Required action.
The lines from the start of the records through the one containing "(755, 463) = (440, 366): purple" are to be restated word for word; please include both ends.

◆ ◆ ◆ ◆

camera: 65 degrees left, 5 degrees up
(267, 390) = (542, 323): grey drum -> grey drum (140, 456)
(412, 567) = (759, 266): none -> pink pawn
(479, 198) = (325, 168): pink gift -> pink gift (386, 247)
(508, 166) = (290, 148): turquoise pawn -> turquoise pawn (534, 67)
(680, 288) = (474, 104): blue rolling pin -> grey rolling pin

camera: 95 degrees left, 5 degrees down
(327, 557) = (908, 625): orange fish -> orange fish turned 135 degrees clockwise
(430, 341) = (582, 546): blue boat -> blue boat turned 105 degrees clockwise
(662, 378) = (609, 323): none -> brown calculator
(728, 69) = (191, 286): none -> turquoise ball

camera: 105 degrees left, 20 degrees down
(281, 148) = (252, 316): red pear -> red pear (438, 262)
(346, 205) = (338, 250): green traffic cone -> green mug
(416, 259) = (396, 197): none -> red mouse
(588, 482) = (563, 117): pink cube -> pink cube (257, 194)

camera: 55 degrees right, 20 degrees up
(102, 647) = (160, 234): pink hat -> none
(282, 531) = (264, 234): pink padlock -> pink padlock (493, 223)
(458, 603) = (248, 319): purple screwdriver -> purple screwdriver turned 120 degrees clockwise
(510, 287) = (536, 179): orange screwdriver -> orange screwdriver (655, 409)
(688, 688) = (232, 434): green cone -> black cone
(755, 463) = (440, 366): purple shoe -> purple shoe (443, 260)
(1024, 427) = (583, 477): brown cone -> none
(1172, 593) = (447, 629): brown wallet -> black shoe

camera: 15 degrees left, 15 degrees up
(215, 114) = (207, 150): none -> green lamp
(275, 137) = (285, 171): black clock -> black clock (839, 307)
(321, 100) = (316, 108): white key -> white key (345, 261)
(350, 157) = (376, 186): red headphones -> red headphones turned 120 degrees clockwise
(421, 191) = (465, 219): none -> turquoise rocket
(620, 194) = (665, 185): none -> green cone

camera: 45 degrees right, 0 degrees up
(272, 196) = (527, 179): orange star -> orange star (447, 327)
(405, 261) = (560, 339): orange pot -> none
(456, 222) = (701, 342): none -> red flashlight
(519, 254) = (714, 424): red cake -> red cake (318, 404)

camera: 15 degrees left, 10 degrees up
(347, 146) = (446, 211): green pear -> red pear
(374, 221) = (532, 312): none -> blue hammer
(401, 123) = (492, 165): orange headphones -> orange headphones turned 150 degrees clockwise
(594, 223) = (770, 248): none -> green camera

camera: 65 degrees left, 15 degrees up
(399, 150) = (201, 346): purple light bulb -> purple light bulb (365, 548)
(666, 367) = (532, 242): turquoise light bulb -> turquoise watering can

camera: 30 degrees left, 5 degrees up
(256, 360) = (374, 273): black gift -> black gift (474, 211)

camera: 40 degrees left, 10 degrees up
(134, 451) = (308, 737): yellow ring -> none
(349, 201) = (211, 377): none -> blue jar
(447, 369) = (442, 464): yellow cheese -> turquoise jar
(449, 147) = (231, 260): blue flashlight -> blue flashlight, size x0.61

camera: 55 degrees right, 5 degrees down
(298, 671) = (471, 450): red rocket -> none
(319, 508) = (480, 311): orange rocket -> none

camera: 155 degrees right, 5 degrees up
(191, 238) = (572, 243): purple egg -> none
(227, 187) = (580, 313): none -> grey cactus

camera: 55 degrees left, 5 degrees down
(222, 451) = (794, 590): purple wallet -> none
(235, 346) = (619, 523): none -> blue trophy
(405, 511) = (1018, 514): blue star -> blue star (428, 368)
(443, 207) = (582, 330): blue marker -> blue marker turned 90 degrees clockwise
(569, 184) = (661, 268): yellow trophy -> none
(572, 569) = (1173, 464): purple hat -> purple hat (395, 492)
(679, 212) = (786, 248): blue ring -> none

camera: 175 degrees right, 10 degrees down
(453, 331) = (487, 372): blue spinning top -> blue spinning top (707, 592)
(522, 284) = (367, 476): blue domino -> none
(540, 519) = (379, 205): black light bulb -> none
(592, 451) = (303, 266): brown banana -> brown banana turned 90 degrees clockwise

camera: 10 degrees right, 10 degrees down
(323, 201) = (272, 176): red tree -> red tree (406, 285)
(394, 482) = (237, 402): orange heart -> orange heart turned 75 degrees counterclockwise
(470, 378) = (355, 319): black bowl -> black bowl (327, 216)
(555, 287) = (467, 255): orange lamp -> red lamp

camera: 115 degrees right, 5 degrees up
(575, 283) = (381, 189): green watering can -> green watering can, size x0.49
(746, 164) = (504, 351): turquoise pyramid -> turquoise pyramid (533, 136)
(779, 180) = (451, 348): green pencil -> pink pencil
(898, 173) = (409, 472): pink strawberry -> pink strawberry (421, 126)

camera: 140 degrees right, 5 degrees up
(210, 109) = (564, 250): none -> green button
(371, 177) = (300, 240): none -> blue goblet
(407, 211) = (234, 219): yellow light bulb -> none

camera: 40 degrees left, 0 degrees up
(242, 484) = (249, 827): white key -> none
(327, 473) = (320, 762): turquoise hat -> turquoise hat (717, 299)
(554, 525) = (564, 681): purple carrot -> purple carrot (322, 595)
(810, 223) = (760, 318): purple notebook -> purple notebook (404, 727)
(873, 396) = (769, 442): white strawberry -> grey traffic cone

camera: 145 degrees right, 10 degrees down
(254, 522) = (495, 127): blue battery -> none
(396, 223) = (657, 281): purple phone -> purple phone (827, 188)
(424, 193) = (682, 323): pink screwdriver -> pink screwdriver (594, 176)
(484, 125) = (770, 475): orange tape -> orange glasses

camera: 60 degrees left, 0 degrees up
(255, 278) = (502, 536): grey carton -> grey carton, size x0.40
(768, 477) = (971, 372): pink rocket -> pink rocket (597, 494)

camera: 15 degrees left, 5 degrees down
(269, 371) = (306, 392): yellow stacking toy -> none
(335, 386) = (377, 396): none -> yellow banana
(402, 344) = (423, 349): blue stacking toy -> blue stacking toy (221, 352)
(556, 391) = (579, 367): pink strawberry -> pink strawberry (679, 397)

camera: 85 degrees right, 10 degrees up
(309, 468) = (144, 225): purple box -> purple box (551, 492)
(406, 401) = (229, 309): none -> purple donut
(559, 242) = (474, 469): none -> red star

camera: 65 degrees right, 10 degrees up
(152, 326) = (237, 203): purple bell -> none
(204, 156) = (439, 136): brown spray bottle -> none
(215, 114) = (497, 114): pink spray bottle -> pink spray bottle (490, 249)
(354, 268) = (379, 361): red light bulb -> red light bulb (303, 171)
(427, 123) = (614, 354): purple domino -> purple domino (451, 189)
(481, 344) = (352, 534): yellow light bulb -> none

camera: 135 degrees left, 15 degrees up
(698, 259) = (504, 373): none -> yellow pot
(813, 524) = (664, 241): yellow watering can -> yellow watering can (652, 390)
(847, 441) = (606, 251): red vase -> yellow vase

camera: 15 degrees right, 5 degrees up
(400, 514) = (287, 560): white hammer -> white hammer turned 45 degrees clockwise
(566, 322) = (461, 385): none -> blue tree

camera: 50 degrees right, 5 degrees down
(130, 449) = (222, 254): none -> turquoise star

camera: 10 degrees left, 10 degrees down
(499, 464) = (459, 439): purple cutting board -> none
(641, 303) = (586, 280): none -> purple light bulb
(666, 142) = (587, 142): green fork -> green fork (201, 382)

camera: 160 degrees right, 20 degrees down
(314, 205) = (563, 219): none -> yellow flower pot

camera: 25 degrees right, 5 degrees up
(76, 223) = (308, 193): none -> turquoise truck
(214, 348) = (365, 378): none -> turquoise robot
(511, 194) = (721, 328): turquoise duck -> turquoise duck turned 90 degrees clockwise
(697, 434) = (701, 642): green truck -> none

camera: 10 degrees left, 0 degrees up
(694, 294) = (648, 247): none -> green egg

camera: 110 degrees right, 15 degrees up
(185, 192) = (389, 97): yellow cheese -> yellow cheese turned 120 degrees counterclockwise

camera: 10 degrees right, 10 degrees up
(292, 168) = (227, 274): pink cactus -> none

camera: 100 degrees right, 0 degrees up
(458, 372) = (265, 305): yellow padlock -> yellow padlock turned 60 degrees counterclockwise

◆ ◆ ◆ ◆

Written response.
camera: 65 degrees left, 5 degrees up
(267, 390) = (542, 323): grey drum -> grey drum (140, 456)
(412, 567) = (759, 266): none -> pink pawn
(479, 198) = (325, 168): pink gift -> pink gift (386, 247)
(508, 166) = (290, 148): turquoise pawn -> turquoise pawn (534, 67)
(680, 288) = (474, 104): blue rolling pin -> grey rolling pin

camera: 95 degrees left, 5 degrees down
(327, 557) = (908, 625): orange fish -> orange fish turned 135 degrees clockwise
(430, 341) = (582, 546): blue boat -> blue boat turned 105 degrees clockwise
(662, 378) = (609, 323): none -> brown calculator
(728, 69) = (191, 286): none -> turquoise ball

camera: 105 degrees left, 20 degrees down
(281, 148) = (252, 316): red pear -> red pear (438, 262)
(346, 205) = (338, 250): green traffic cone -> green mug
(416, 259) = (396, 197): none -> red mouse
(588, 482) = (563, 117): pink cube -> pink cube (257, 194)

camera: 55 degrees right, 20 degrees up
(102, 647) = (160, 234): pink hat -> none
(282, 531) = (264, 234): pink padlock -> pink padlock (493, 223)
(458, 603) = (248, 319): purple screwdriver -> purple screwdriver turned 120 degrees clockwise
(510, 287) = (536, 179): orange screwdriver -> orange screwdriver (655, 409)
(688, 688) = (232, 434): green cone -> black cone
(755, 463) = (440, 366): purple shoe -> purple shoe (443, 260)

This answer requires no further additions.